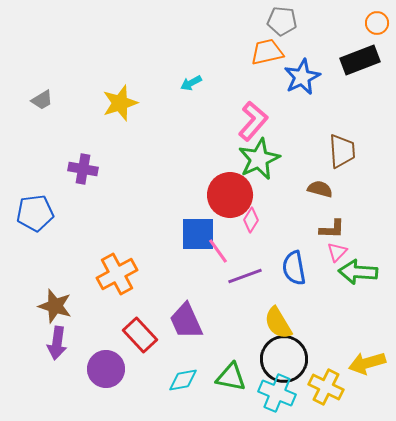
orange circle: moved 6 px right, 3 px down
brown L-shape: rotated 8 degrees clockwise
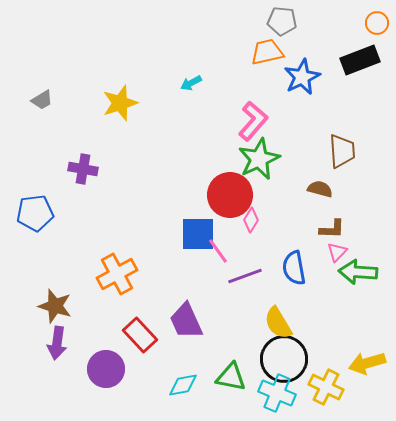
cyan diamond: moved 5 px down
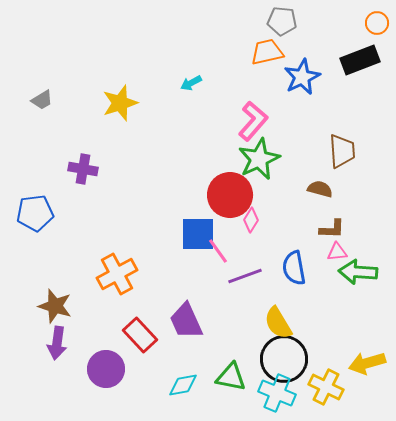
pink triangle: rotated 40 degrees clockwise
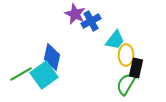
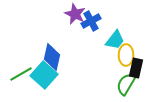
cyan square: rotated 12 degrees counterclockwise
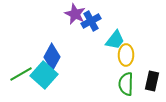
blue diamond: rotated 16 degrees clockwise
black rectangle: moved 16 px right, 13 px down
green semicircle: rotated 30 degrees counterclockwise
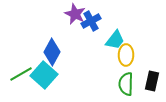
blue diamond: moved 5 px up
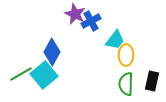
cyan square: rotated 8 degrees clockwise
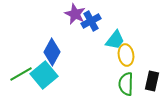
yellow ellipse: rotated 10 degrees counterclockwise
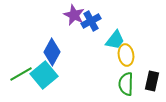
purple star: moved 1 px left, 1 px down
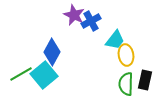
black rectangle: moved 7 px left, 1 px up
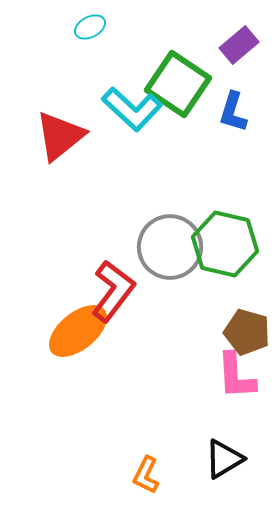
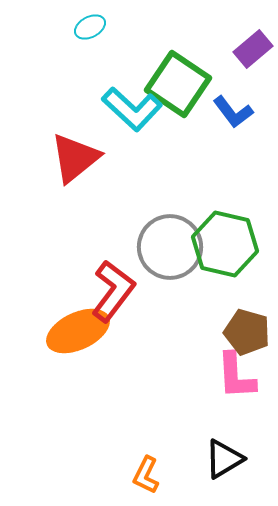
purple rectangle: moved 14 px right, 4 px down
blue L-shape: rotated 54 degrees counterclockwise
red triangle: moved 15 px right, 22 px down
orange ellipse: rotated 14 degrees clockwise
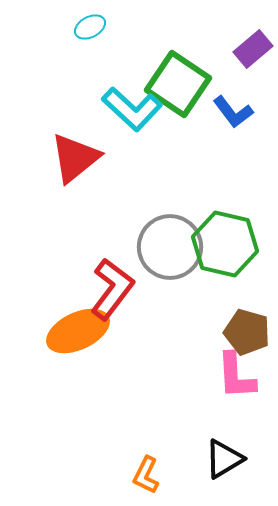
red L-shape: moved 1 px left, 2 px up
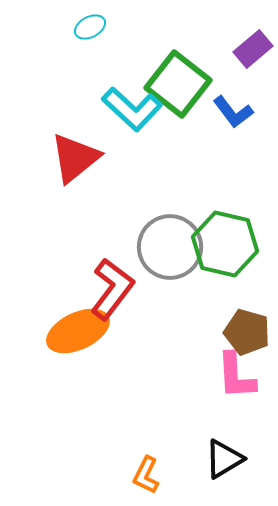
green square: rotated 4 degrees clockwise
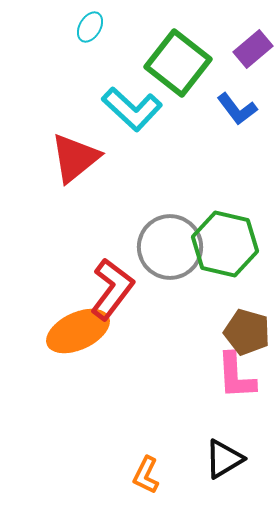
cyan ellipse: rotated 32 degrees counterclockwise
green square: moved 21 px up
blue L-shape: moved 4 px right, 3 px up
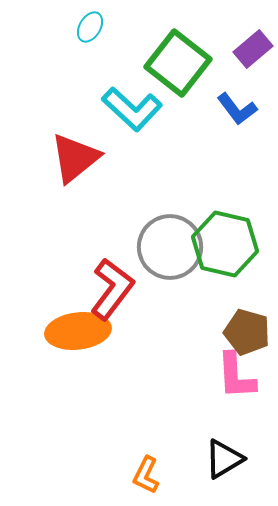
orange ellipse: rotated 18 degrees clockwise
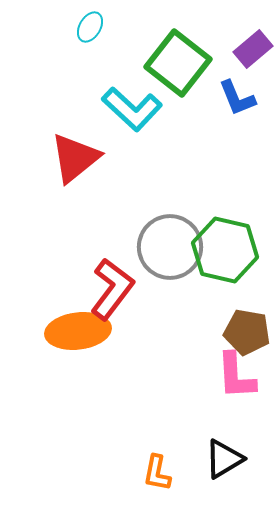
blue L-shape: moved 11 px up; rotated 15 degrees clockwise
green hexagon: moved 6 px down
brown pentagon: rotated 6 degrees counterclockwise
orange L-shape: moved 11 px right, 2 px up; rotated 15 degrees counterclockwise
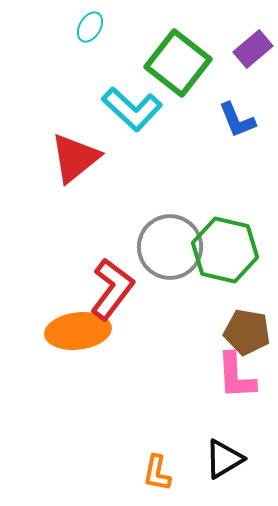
blue L-shape: moved 22 px down
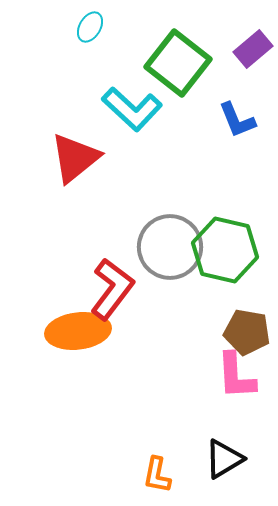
orange L-shape: moved 2 px down
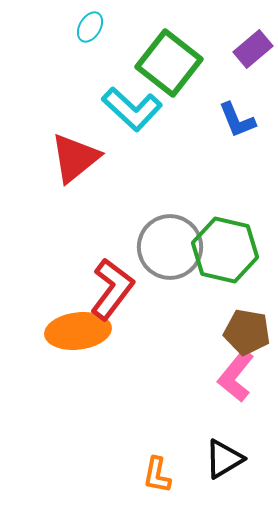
green square: moved 9 px left
pink L-shape: rotated 42 degrees clockwise
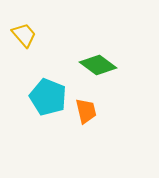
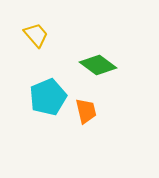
yellow trapezoid: moved 12 px right
cyan pentagon: rotated 27 degrees clockwise
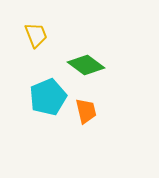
yellow trapezoid: rotated 20 degrees clockwise
green diamond: moved 12 px left
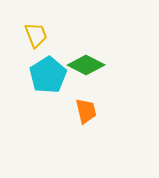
green diamond: rotated 9 degrees counterclockwise
cyan pentagon: moved 22 px up; rotated 9 degrees counterclockwise
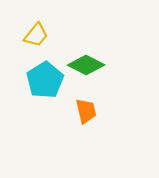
yellow trapezoid: rotated 60 degrees clockwise
cyan pentagon: moved 3 px left, 5 px down
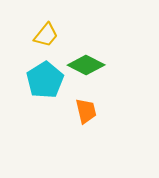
yellow trapezoid: moved 10 px right
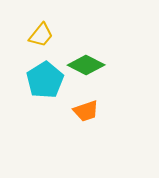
yellow trapezoid: moved 5 px left
orange trapezoid: rotated 84 degrees clockwise
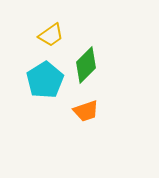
yellow trapezoid: moved 10 px right; rotated 16 degrees clockwise
green diamond: rotated 72 degrees counterclockwise
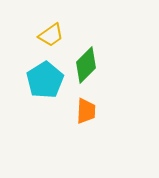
orange trapezoid: rotated 68 degrees counterclockwise
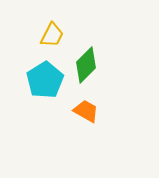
yellow trapezoid: moved 1 px right; rotated 28 degrees counterclockwise
orange trapezoid: rotated 64 degrees counterclockwise
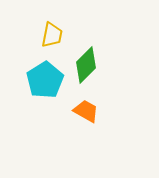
yellow trapezoid: rotated 16 degrees counterclockwise
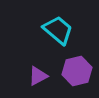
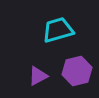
cyan trapezoid: rotated 56 degrees counterclockwise
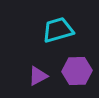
purple hexagon: rotated 12 degrees clockwise
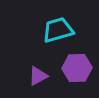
purple hexagon: moved 3 px up
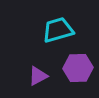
purple hexagon: moved 1 px right
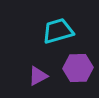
cyan trapezoid: moved 1 px down
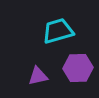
purple triangle: rotated 15 degrees clockwise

• **Given request**: Rewrite all of the lines above, replacing every "trapezoid" with "quadrilateral" and keeping everything else the same. Omit the picture lines from your answer.

• **Solution**:
orange circle: moved 6 px right, 3 px down
brown L-shape: rotated 8 degrees clockwise
cyan diamond: moved 5 px down
pink triangle: rotated 40 degrees clockwise
cyan square: rotated 12 degrees counterclockwise
blue diamond: rotated 16 degrees clockwise
black rectangle: moved 16 px right, 13 px down
green semicircle: rotated 30 degrees counterclockwise
blue diamond: moved 5 px up
cyan square: rotated 8 degrees clockwise
yellow ellipse: rotated 10 degrees counterclockwise
purple star: moved 1 px left, 1 px down
black rectangle: moved 7 px left, 1 px up
purple rectangle: moved 14 px right, 4 px down
blue L-shape: rotated 54 degrees counterclockwise
red triangle: moved 15 px right, 22 px down
orange ellipse: rotated 14 degrees clockwise
red L-shape: moved 1 px left, 2 px up
green square: rotated 4 degrees clockwise
cyan ellipse: rotated 32 degrees counterclockwise
green square: moved 21 px up
blue L-shape: moved 4 px right, 3 px up
orange ellipse: rotated 18 degrees clockwise
blue L-shape: moved 11 px up; rotated 15 degrees clockwise
green hexagon: moved 6 px down
brown pentagon: rotated 6 degrees counterclockwise
orange L-shape: moved 11 px right, 2 px up; rotated 15 degrees counterclockwise
blue L-shape: moved 22 px down
orange L-shape: moved 2 px down
green square: moved 9 px left
pink L-shape: rotated 42 degrees clockwise
yellow quadrilateral: moved 12 px right
cyan pentagon: rotated 27 degrees clockwise
yellow quadrilateral: rotated 20 degrees clockwise
green diamond: moved 12 px left
green diamond: rotated 9 degrees counterclockwise
cyan pentagon: moved 22 px up; rotated 9 degrees counterclockwise
yellow quadrilateral: rotated 60 degrees clockwise
cyan pentagon: moved 3 px left, 5 px down
yellow quadrilateral: moved 10 px right
yellow quadrilateral: moved 5 px left
orange quadrilateral: rotated 84 degrees clockwise
yellow quadrilateral: moved 10 px right; rotated 16 degrees clockwise
green diamond: rotated 72 degrees counterclockwise
orange quadrilateral: rotated 68 degrees counterclockwise
yellow quadrilateral: moved 1 px right; rotated 28 degrees counterclockwise
orange quadrilateral: rotated 64 degrees counterclockwise
yellow quadrilateral: rotated 16 degrees counterclockwise
cyan quadrilateral: rotated 56 degrees counterclockwise
purple hexagon: rotated 12 degrees clockwise
purple hexagon: moved 3 px up
purple hexagon: moved 1 px right
cyan quadrilateral: moved 1 px down
purple triangle: rotated 15 degrees clockwise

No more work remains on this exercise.